## Set exercise
Copy out the text of all the records below word for word, leaving out the pictures.

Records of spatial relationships
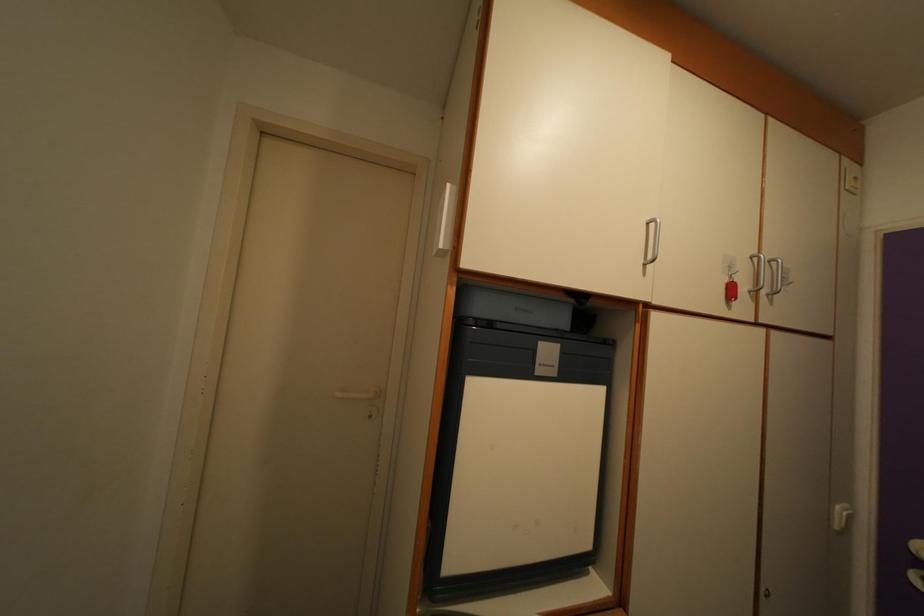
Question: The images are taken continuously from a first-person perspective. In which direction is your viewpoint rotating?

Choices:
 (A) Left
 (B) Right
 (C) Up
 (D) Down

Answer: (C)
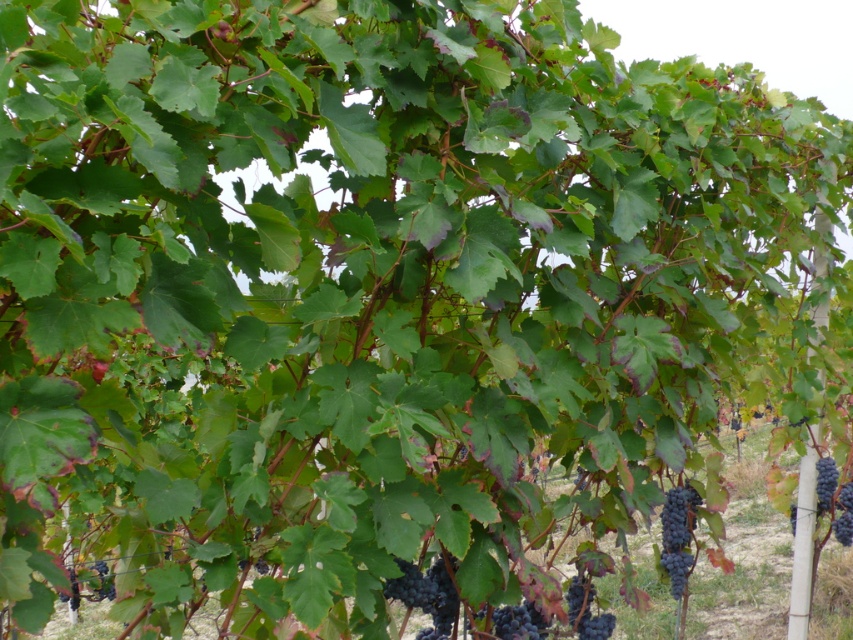
You are a farmer checking the spacing between the dark purple grapes at lower center. The recommended spacing for optimal growth is 2 meters. Is the current spacing sufficient?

## Result of this exercise
Question: The images are taken continuously from a first-person perspective. In which direction is your viewpoint rotating?

Choices:
 (A) Left
 (B) Right
 (C) Up
 (D) Down

Answer: (C)
You are a farmer checking the spacing between the dark purple grapes at lower center. The recommended spacing for optimal growth is 2 meters. Is the current spacing sufficient?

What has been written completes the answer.